*WHAT THIS TASK INVOLVES*:
Please copy every record below exactly and leave out the pictures.

[DATA IN THIS EXERCISE Boundary: Start]

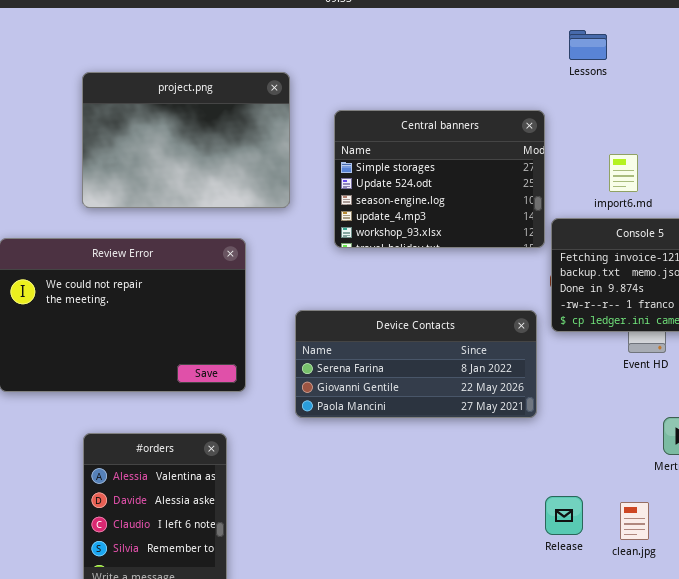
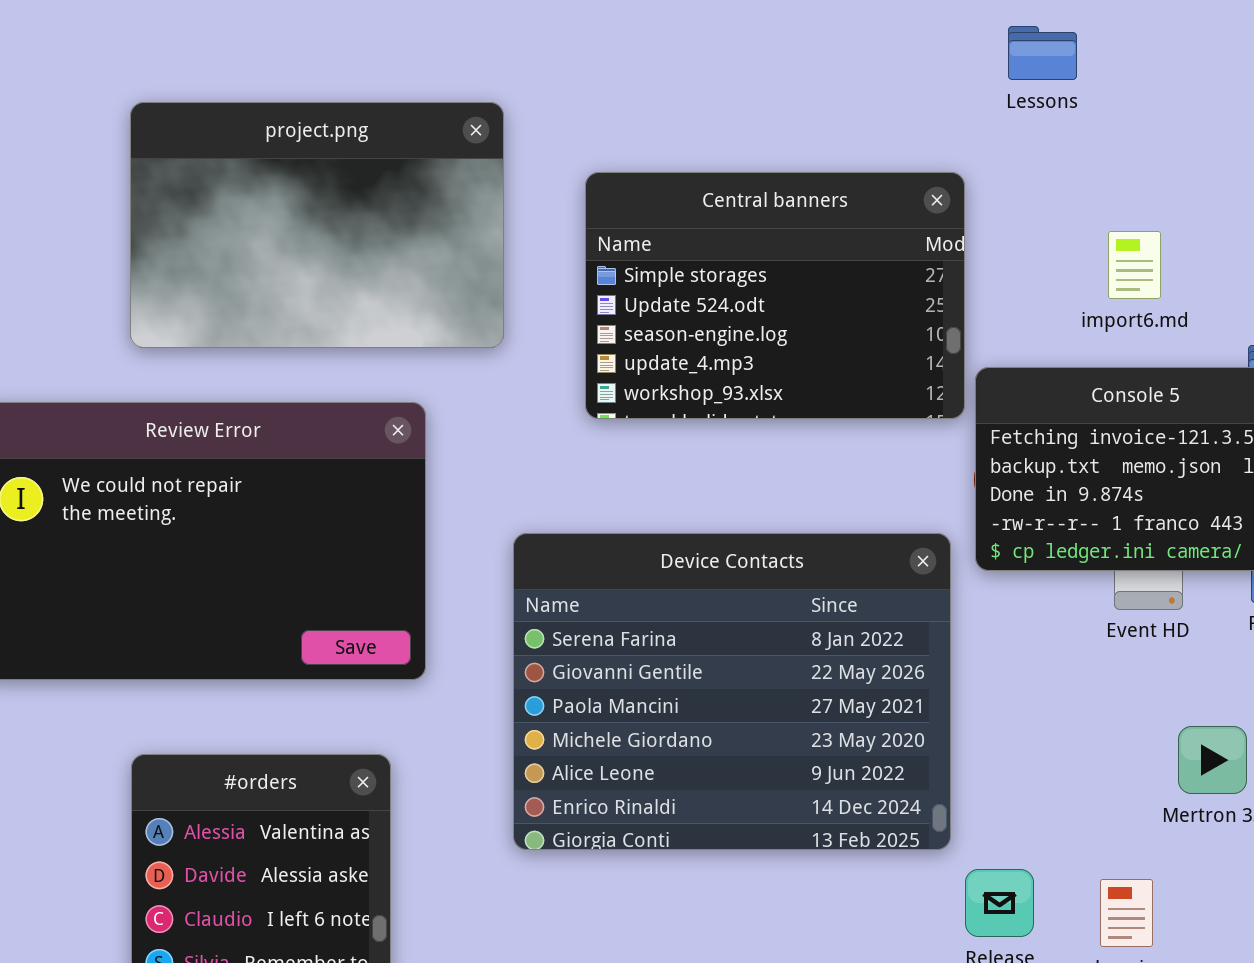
import6.md: [609,154,638,192] -> [1108,231,1161,299], moved
Device Contacts: [295,310,537,418] -> [513,533,951,850], resized

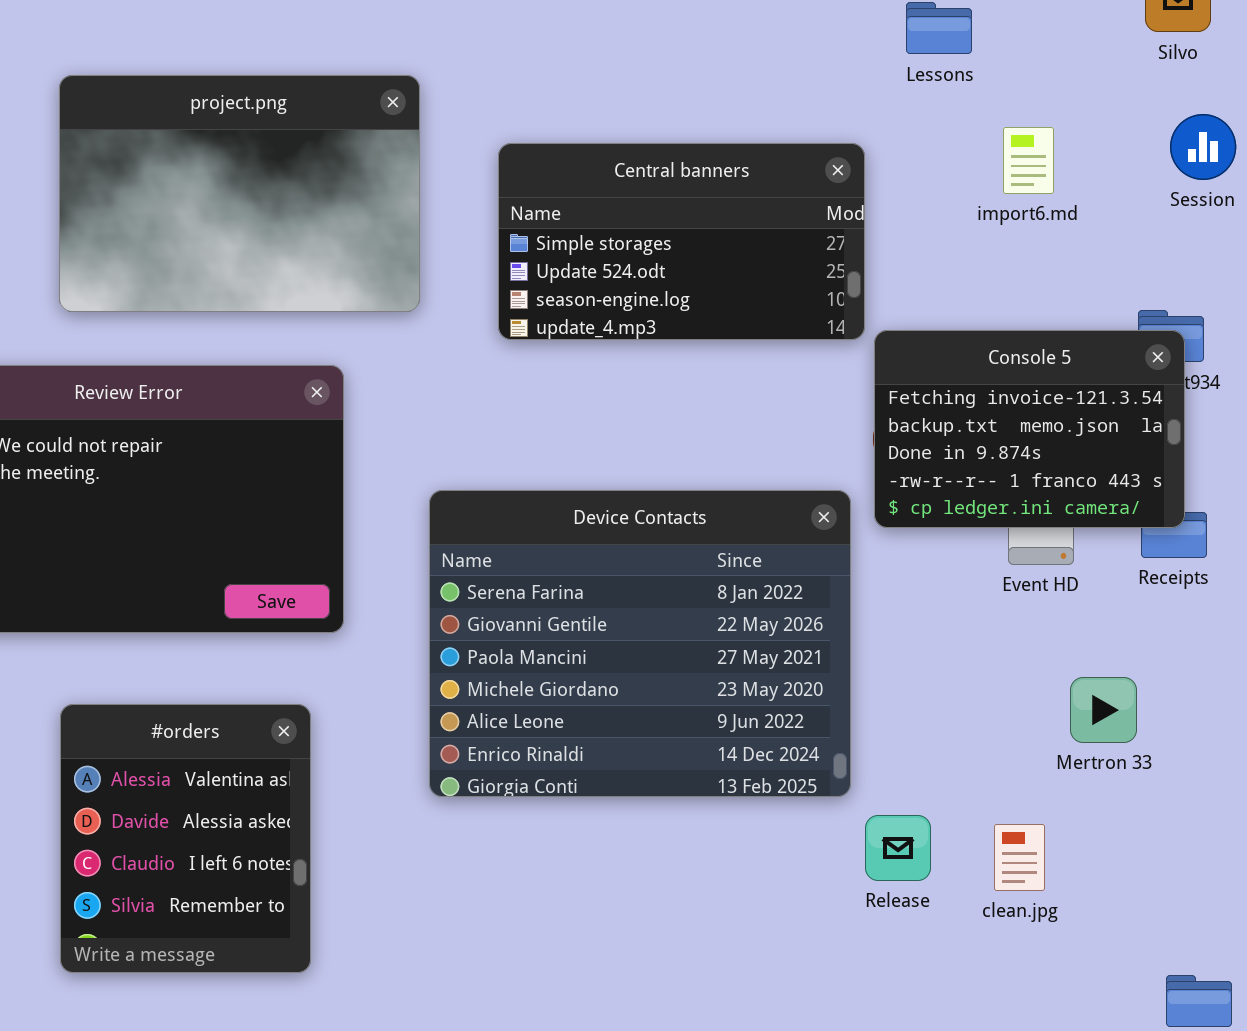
Central banners: [585,172,965,419] -> [498,143,865,340], resized
import6.md: [1108,231,1161,299] -> [1003,127,1054,194], moved

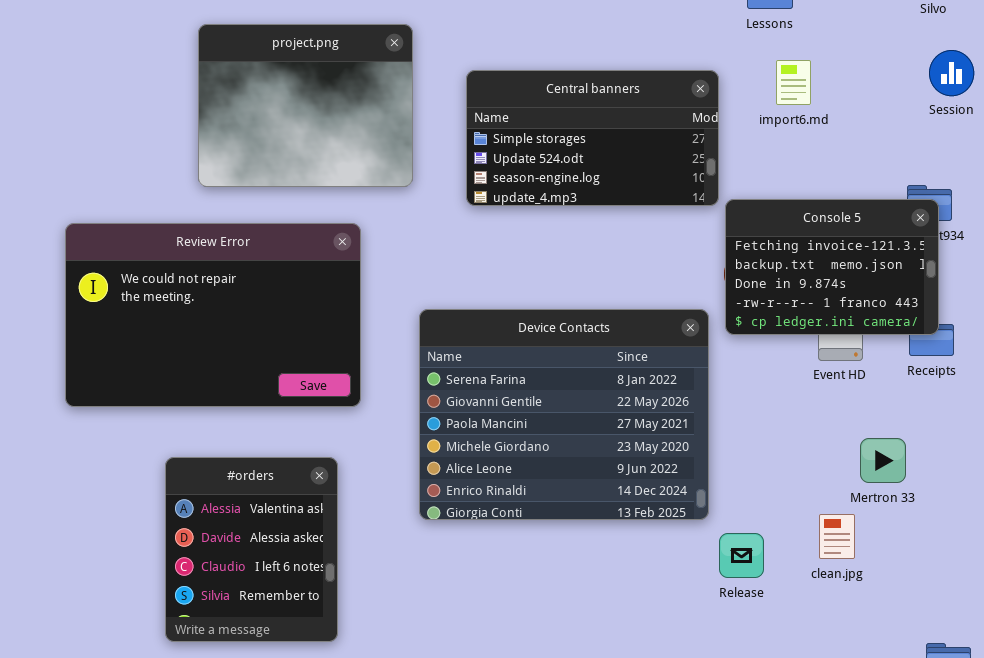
project.png: [59,75,420,312] -> [198,24,413,187], resized
import6.md: [1003,127,1054,194] -> [776,60,811,105], moved
clean.jpg: [994,824,1045,891] -> [819,514,855,559], moved

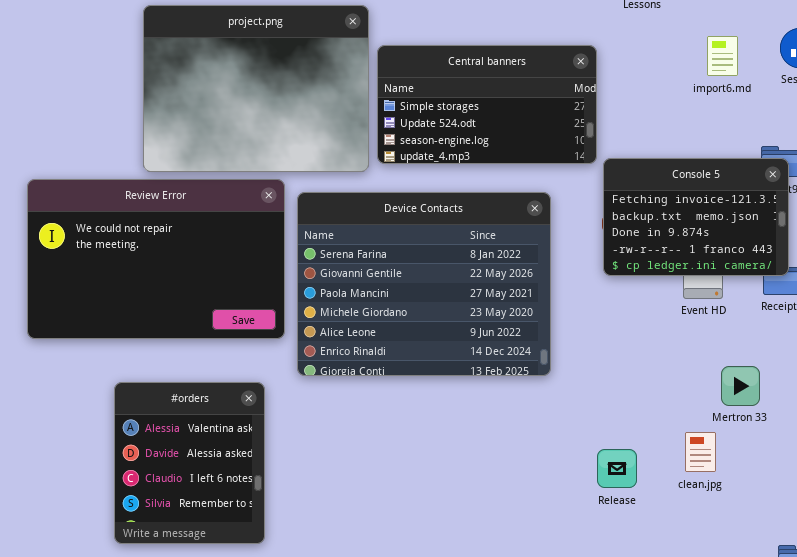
project.png: [198,24,413,187] -> [143,5,369,172], resized
import6.md: [776,60,811,105] -> [707,36,738,76], moved
Device Contacts: [419,309,709,520] -> [297,192,551,376], moved

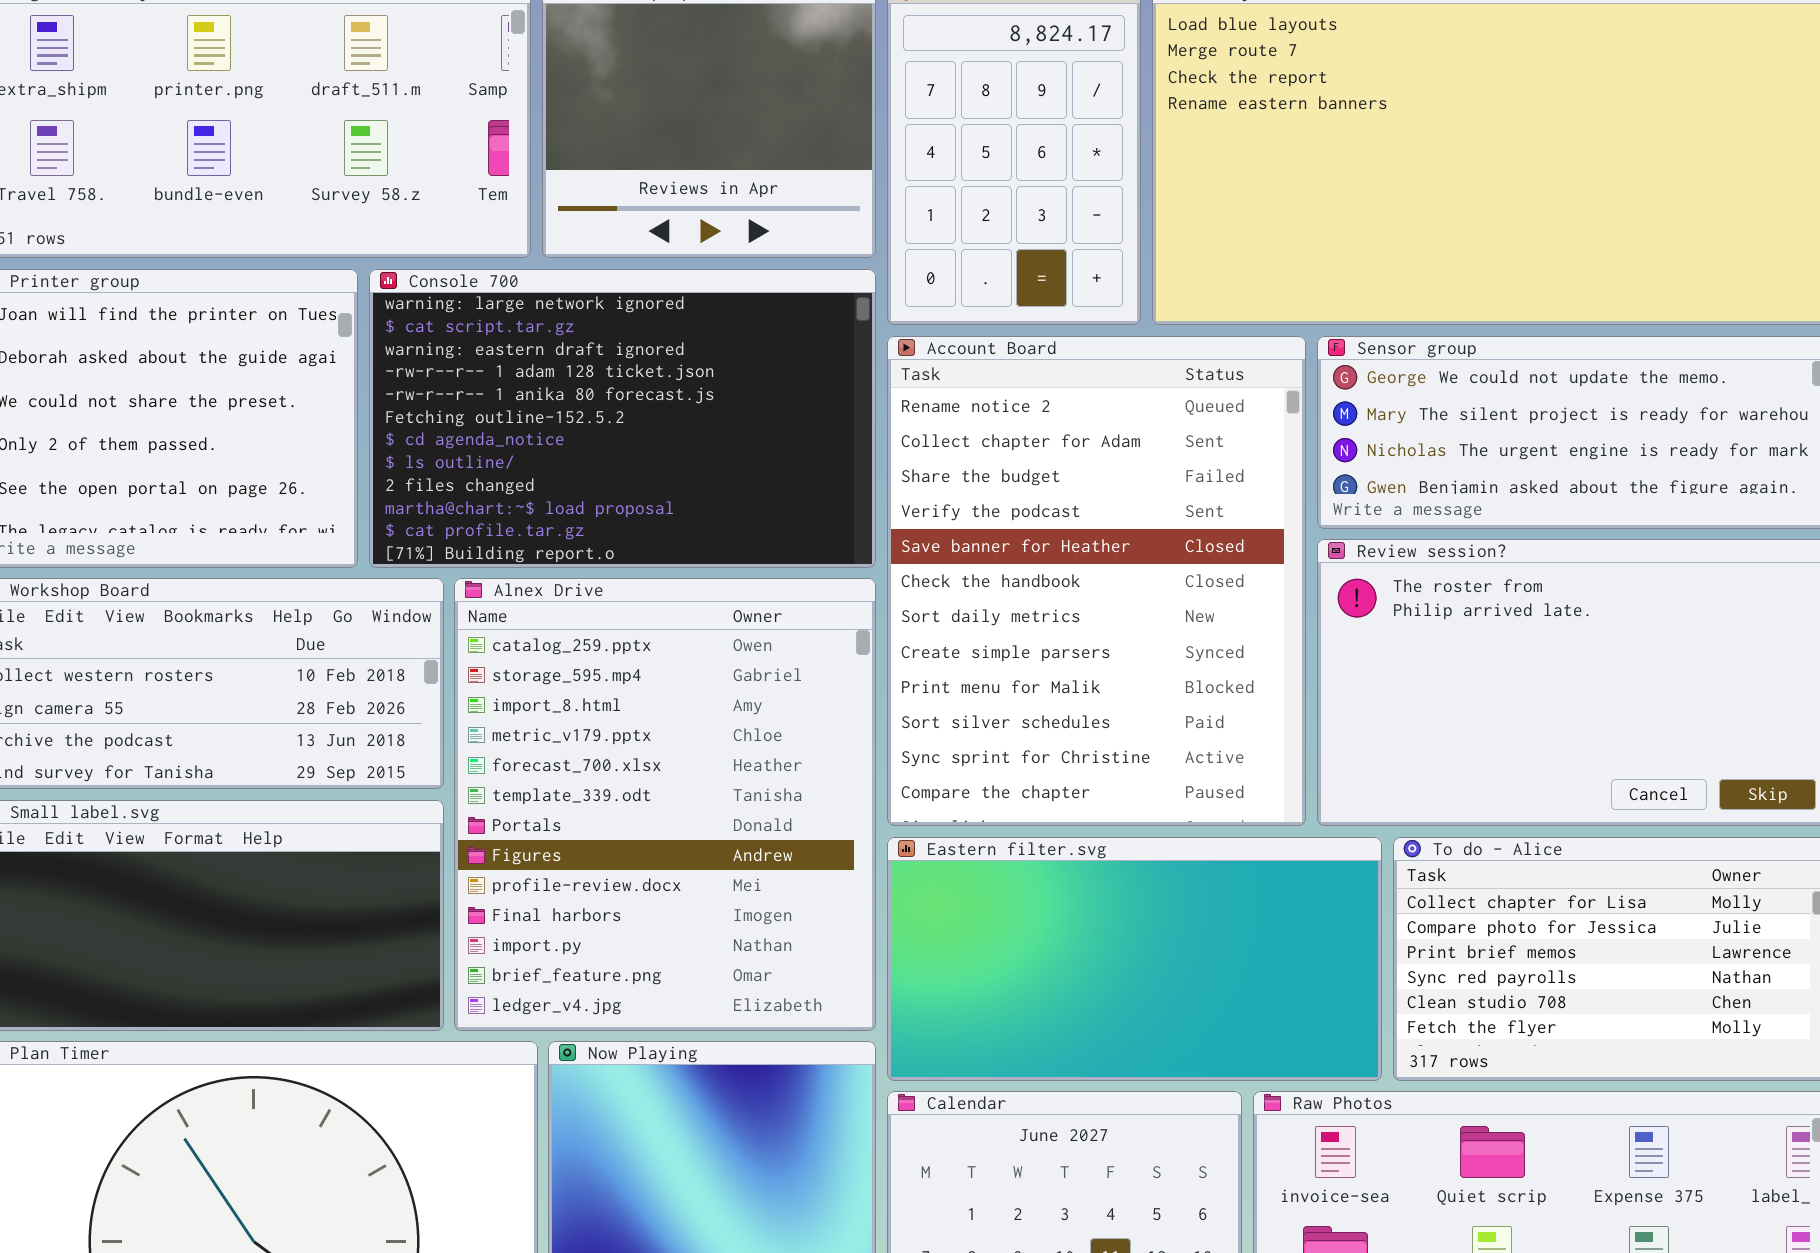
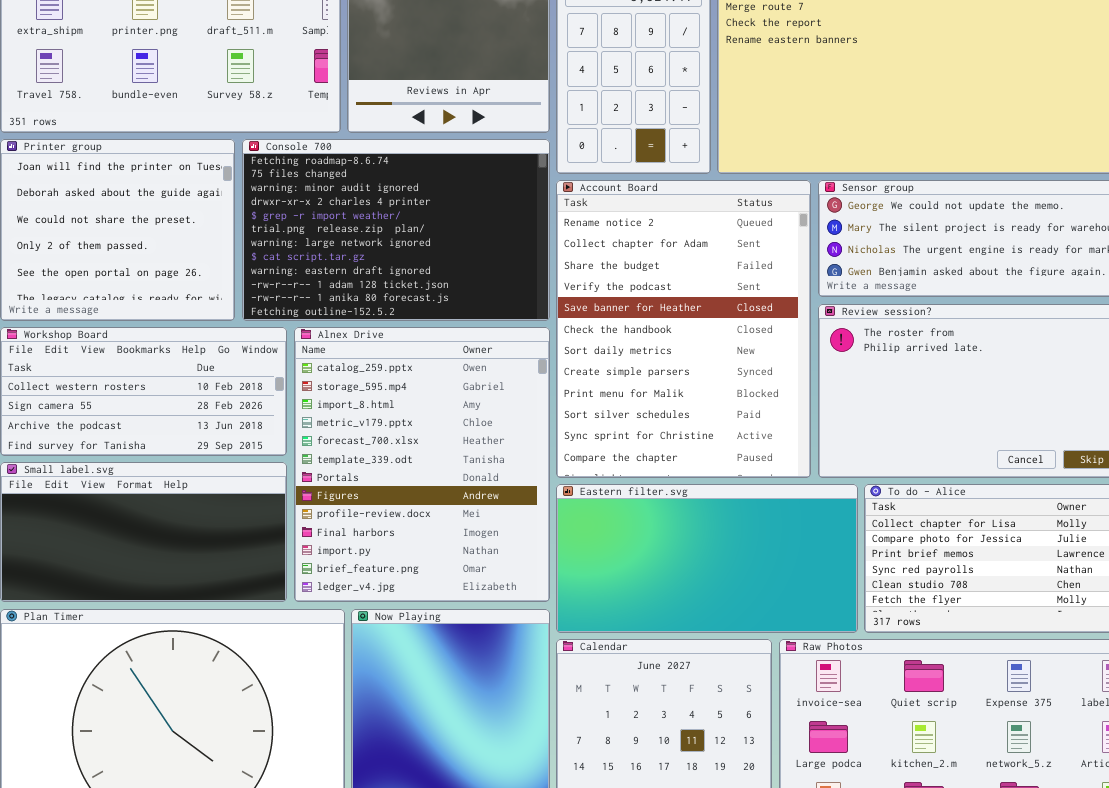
Console 700: [369,269,876,568] -> [242,139,550,321], scrolled up 6 rows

[DATA IN THIS EXERCISE Boundary: End]

*COMPLETED TASK*:
import6.md: [609,154,638,192] -> [1108,231,1161,299], moved
Device Contacts: [295,310,537,418] -> [513,533,951,850], resized

Central banners: [585,172,965,419] -> [498,143,865,340], resized
import6.md: [1108,231,1161,299] -> [1003,127,1054,194], moved

project.png: [59,75,420,312] -> [198,24,413,187], resized
import6.md: [1003,127,1054,194] -> [776,60,811,105], moved
clean.jpg: [994,824,1045,891] -> [819,514,855,559], moved

project.png: [198,24,413,187] -> [143,5,369,172], resized
import6.md: [776,60,811,105] -> [707,36,738,76], moved
Device Contacts: [419,309,709,520] -> [297,192,551,376], moved

Console 700: [369,269,876,568] -> [242,139,550,321], scrolled up 6 rows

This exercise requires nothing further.